• **Goal of the exercise**
Give the number of lines below that hold the string "LIGHT", and nothing more.

• **Supplied records**
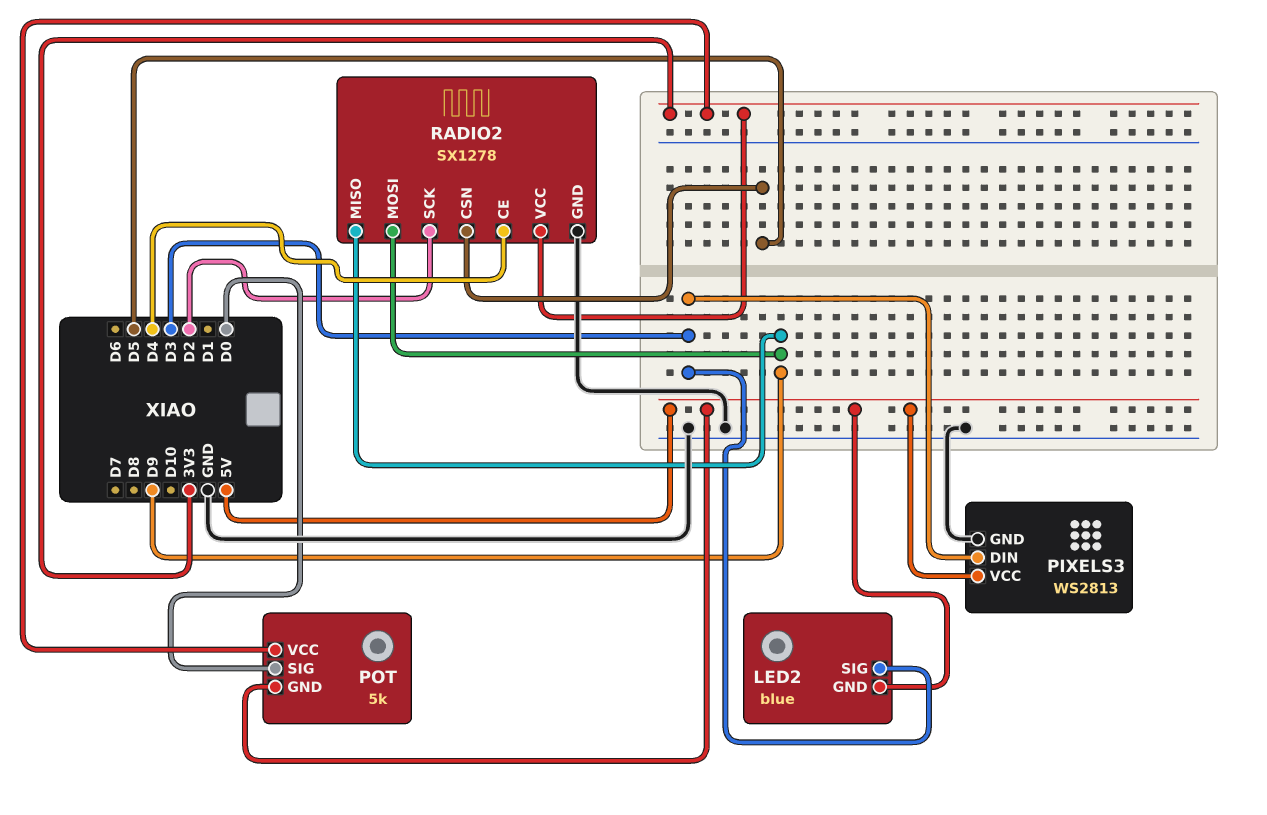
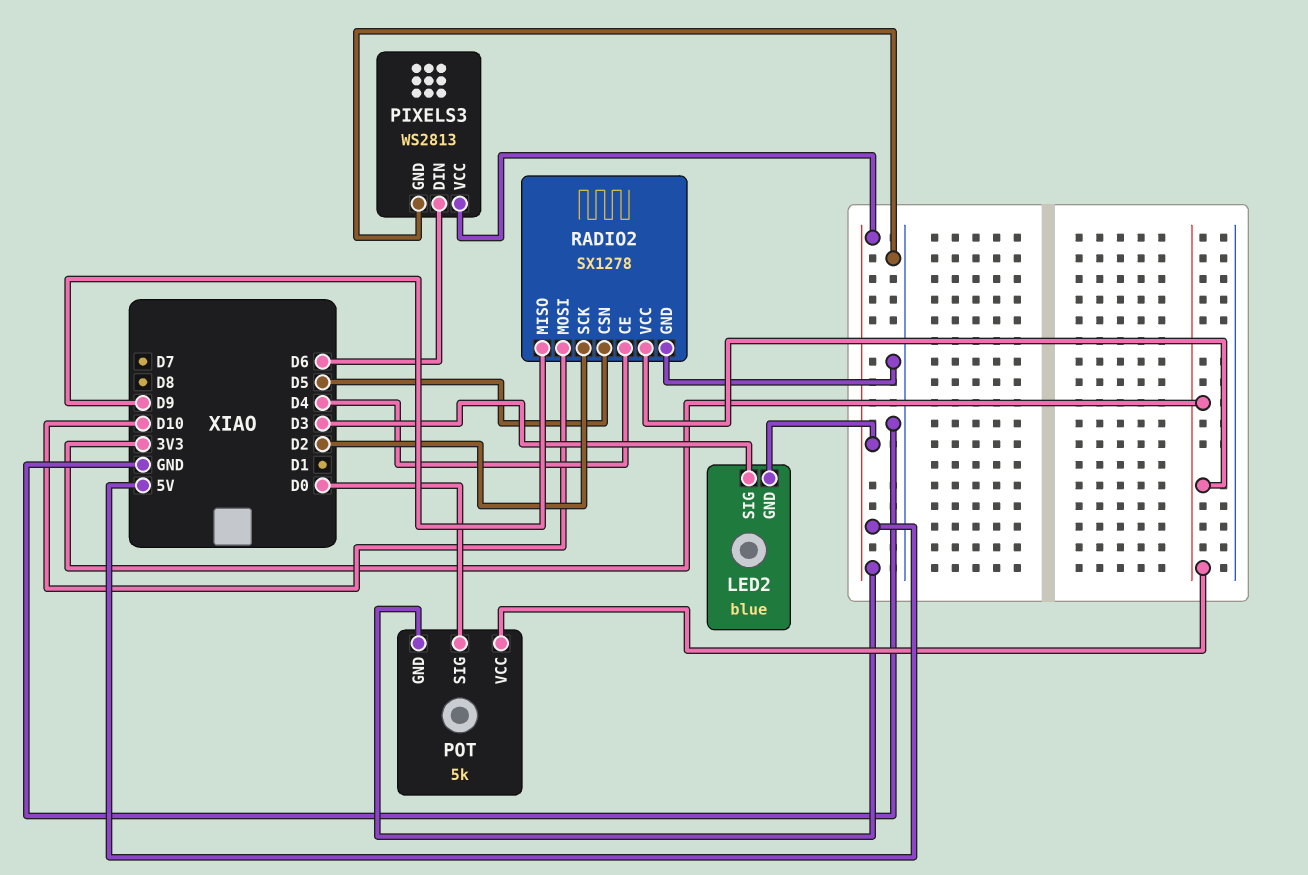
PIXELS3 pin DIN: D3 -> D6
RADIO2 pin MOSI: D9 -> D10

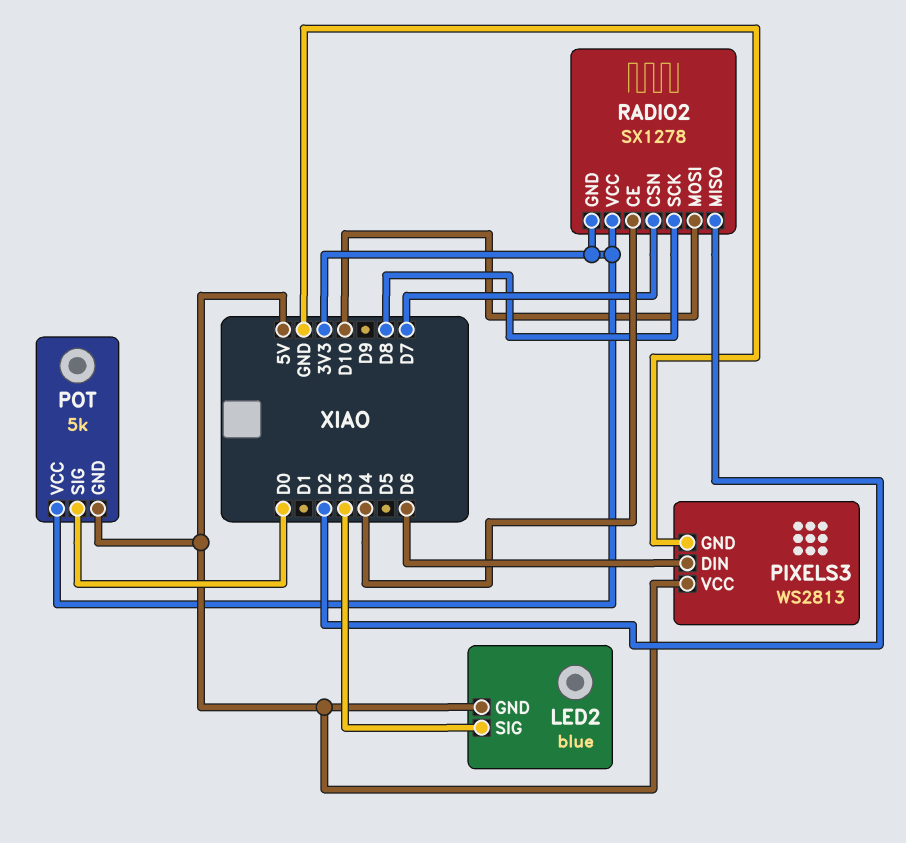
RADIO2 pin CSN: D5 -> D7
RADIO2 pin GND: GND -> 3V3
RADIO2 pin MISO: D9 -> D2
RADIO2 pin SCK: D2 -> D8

--

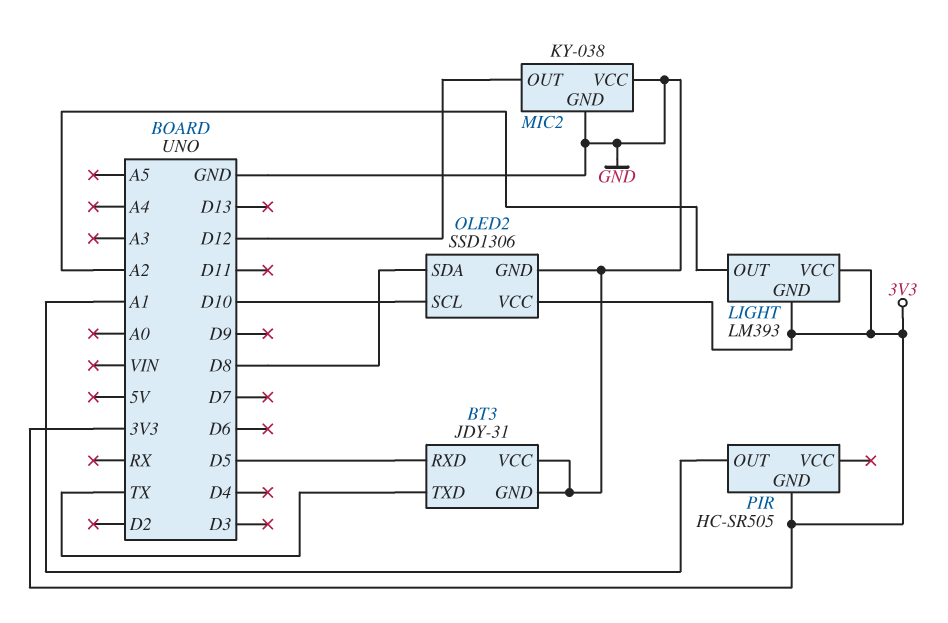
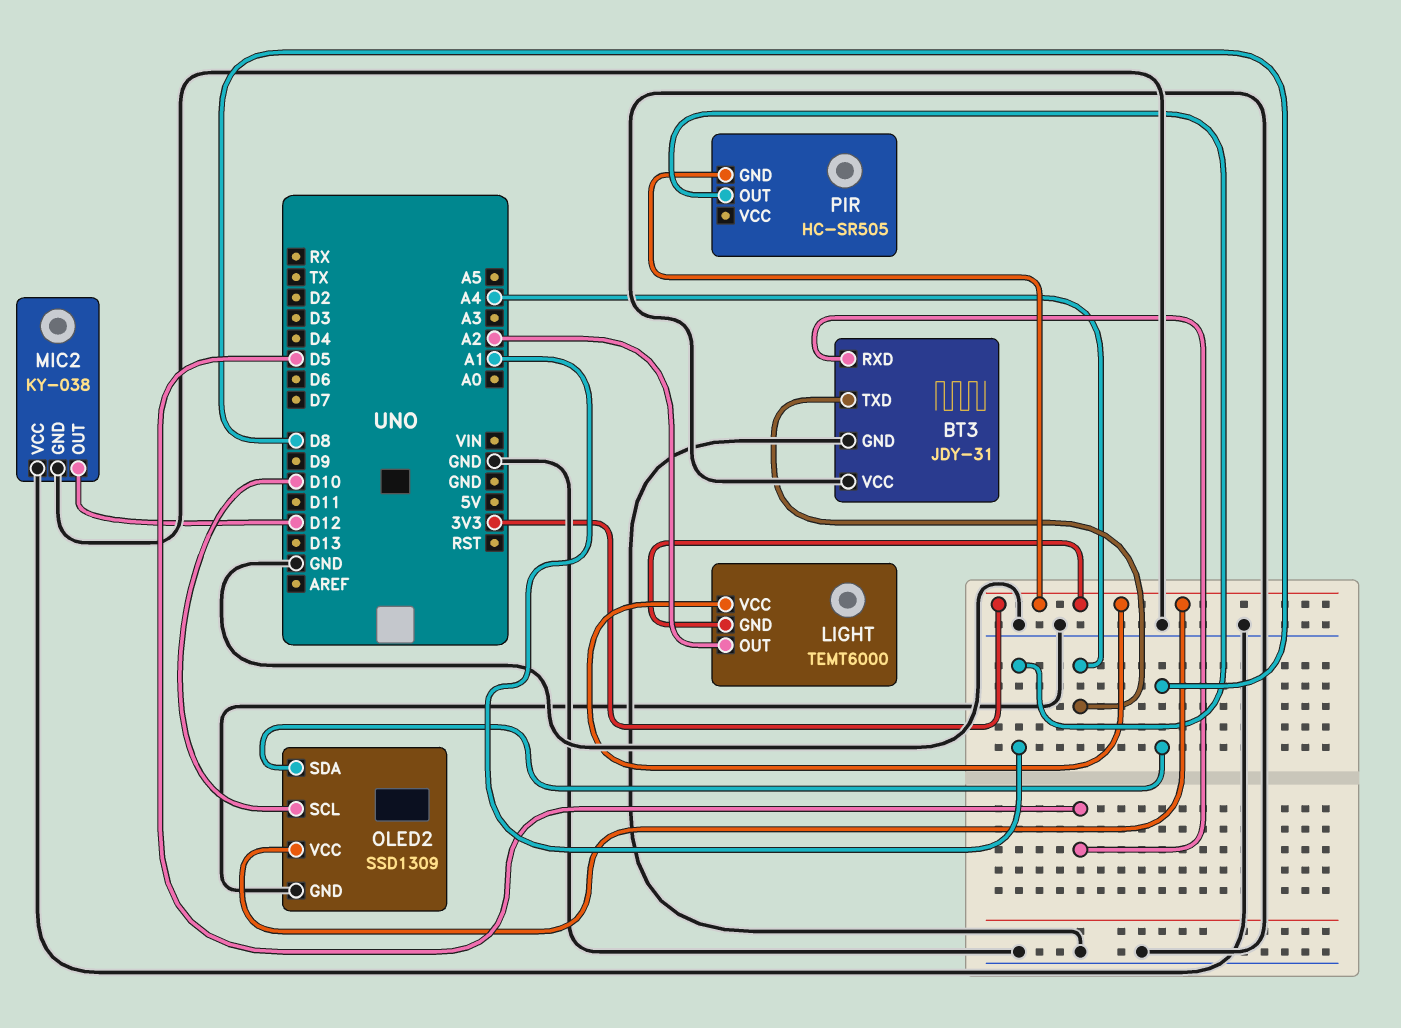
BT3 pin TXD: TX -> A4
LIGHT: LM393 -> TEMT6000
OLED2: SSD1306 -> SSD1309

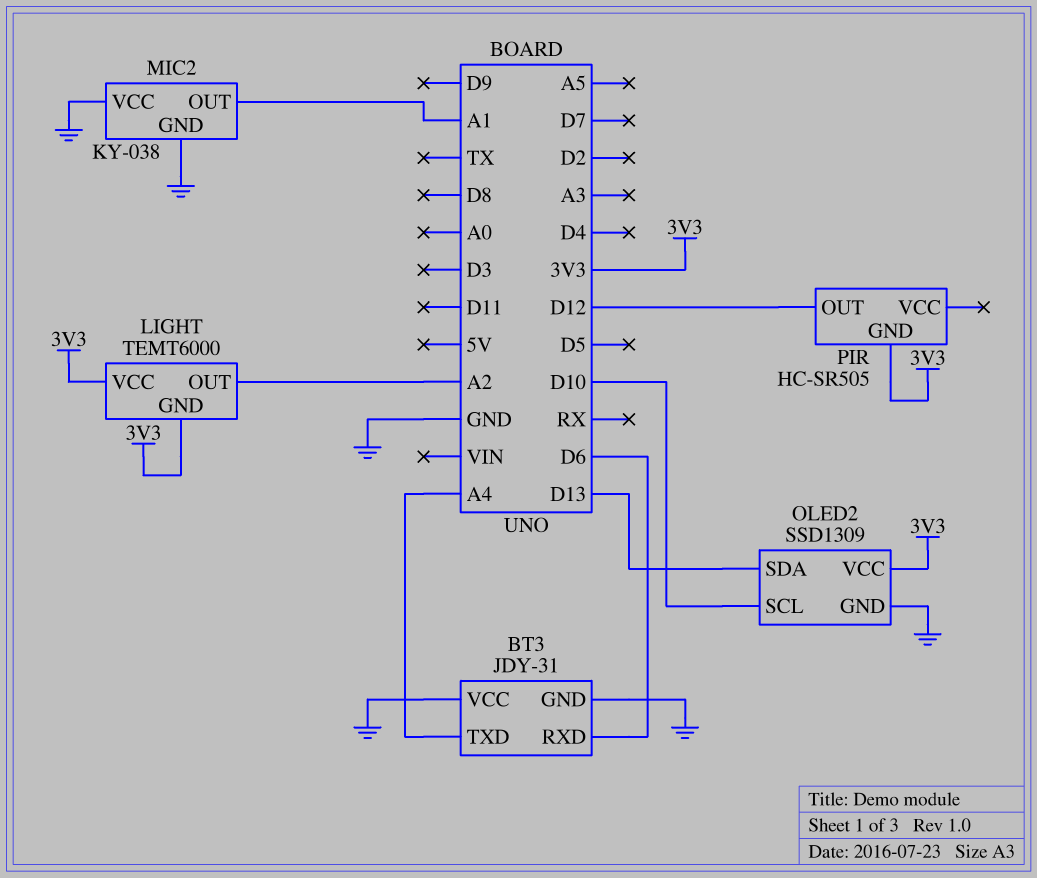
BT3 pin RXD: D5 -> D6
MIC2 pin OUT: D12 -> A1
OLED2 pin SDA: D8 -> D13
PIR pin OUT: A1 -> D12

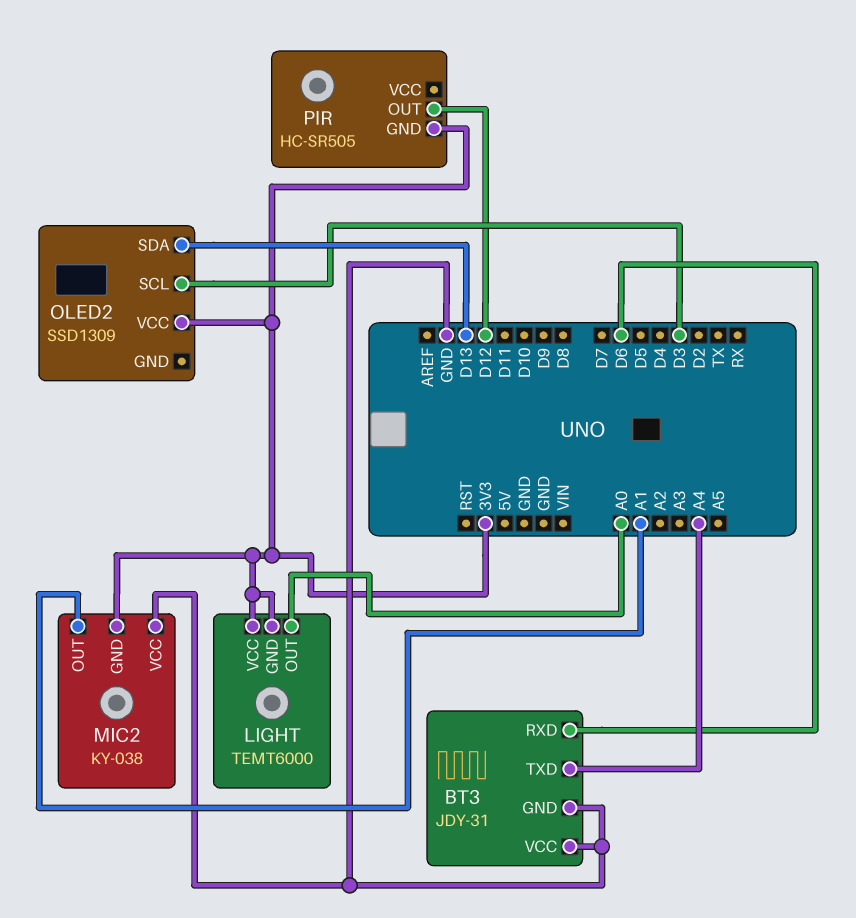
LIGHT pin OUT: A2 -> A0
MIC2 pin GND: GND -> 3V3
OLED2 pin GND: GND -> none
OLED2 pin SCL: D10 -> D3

...

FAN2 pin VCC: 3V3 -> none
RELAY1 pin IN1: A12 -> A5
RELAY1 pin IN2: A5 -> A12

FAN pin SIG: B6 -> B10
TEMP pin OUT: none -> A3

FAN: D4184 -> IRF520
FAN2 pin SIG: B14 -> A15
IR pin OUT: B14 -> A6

• **Written answer**
2